Action item: All entries below are to be written out again exactly, but no picture is to be copied.
=======
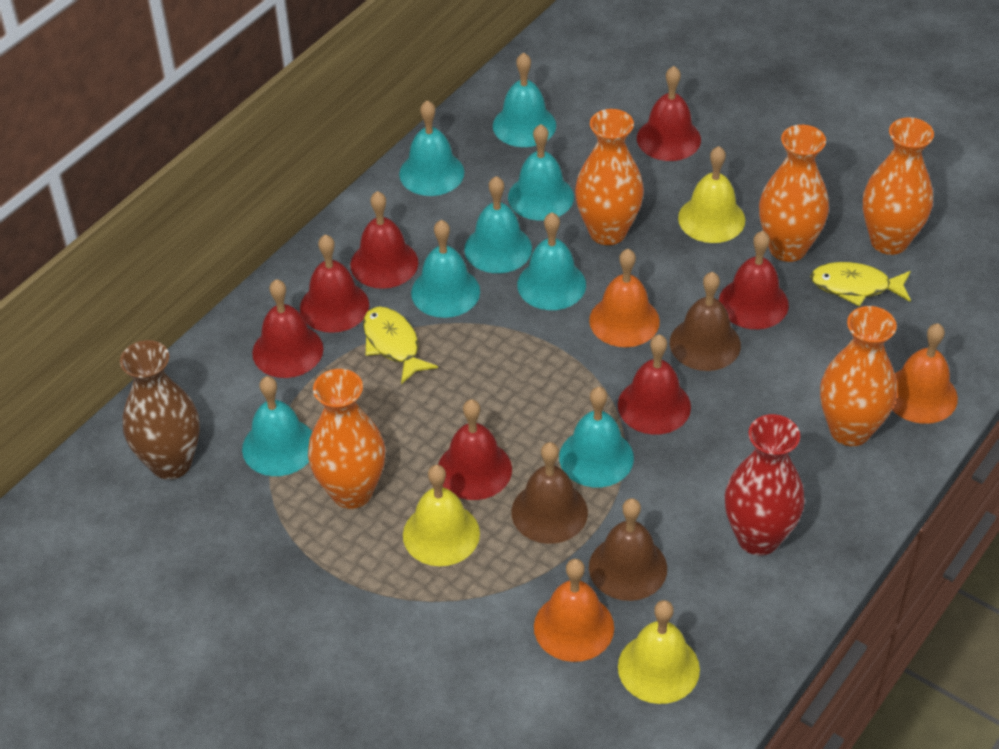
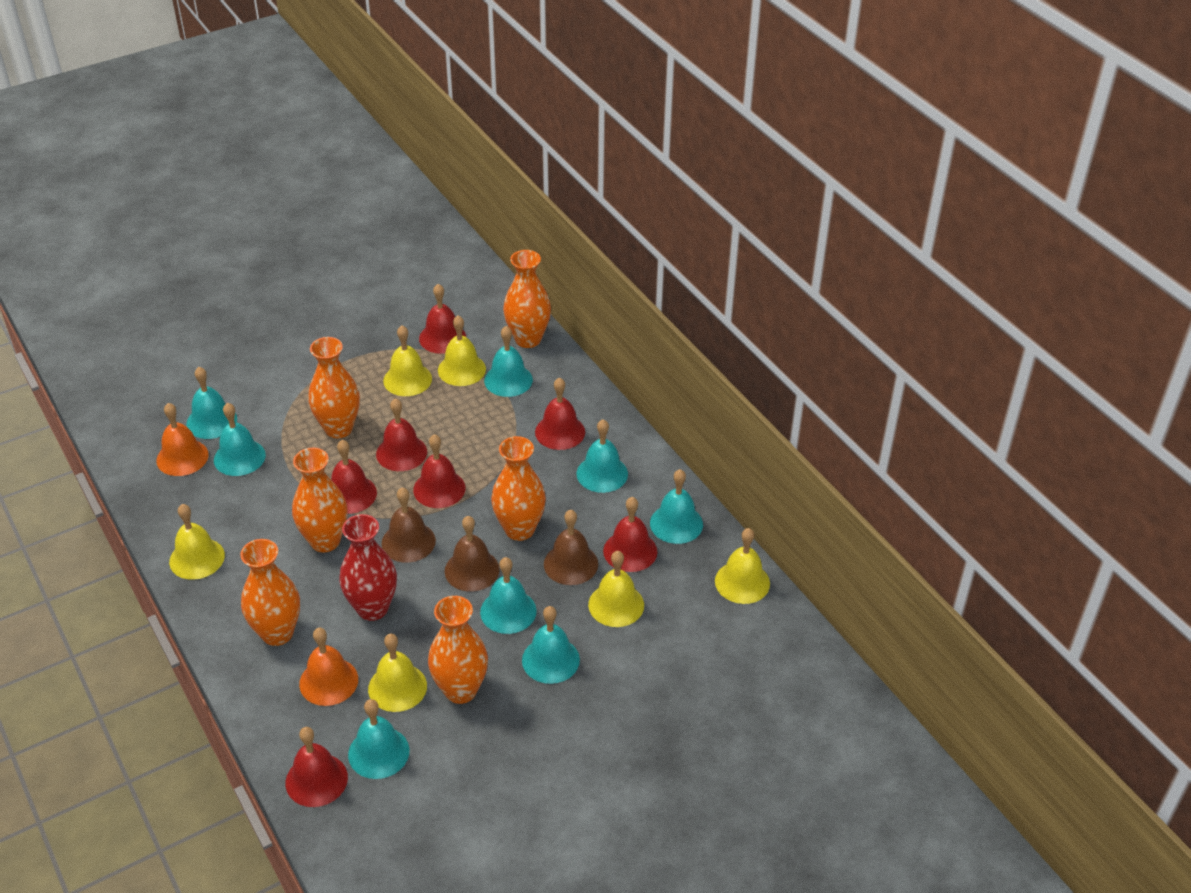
brown vase: 1 -> 0
orange bell: 3 -> 2
orange vase: 5 -> 6
yellow bell: 3 -> 6
yellow fish: 2 -> 0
=======
Result for this task:
brown vase: 1 -> 0
orange bell: 3 -> 2
orange vase: 5 -> 6
yellow bell: 3 -> 6
yellow fish: 2 -> 0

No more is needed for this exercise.